**To do:** Some lines below may hold the string "headphones". Count them and give only the total.

**Dataset section:**
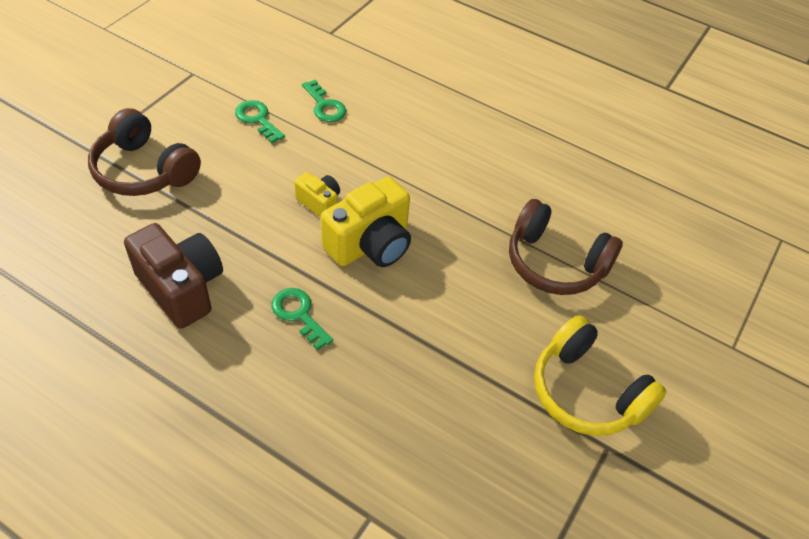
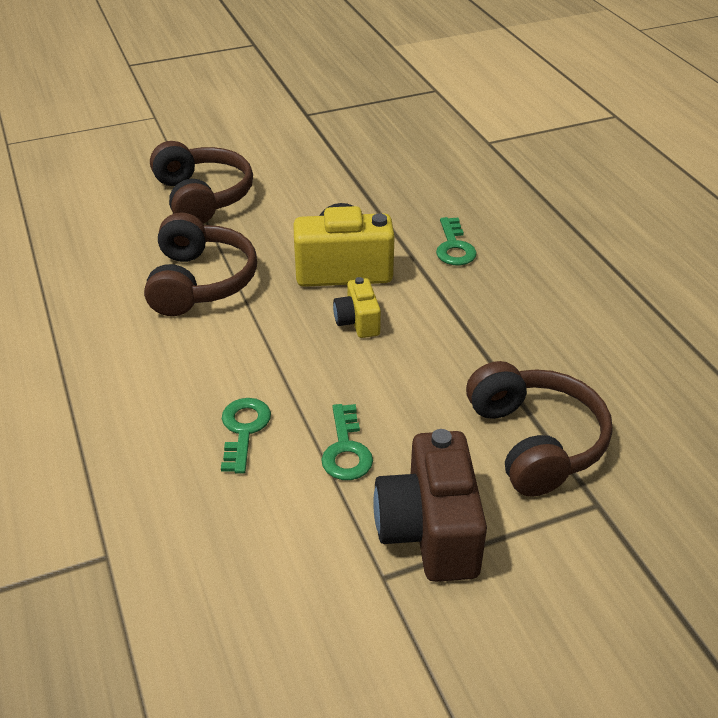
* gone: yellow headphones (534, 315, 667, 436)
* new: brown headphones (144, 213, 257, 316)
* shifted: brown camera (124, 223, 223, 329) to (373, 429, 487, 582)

**Response area:** 2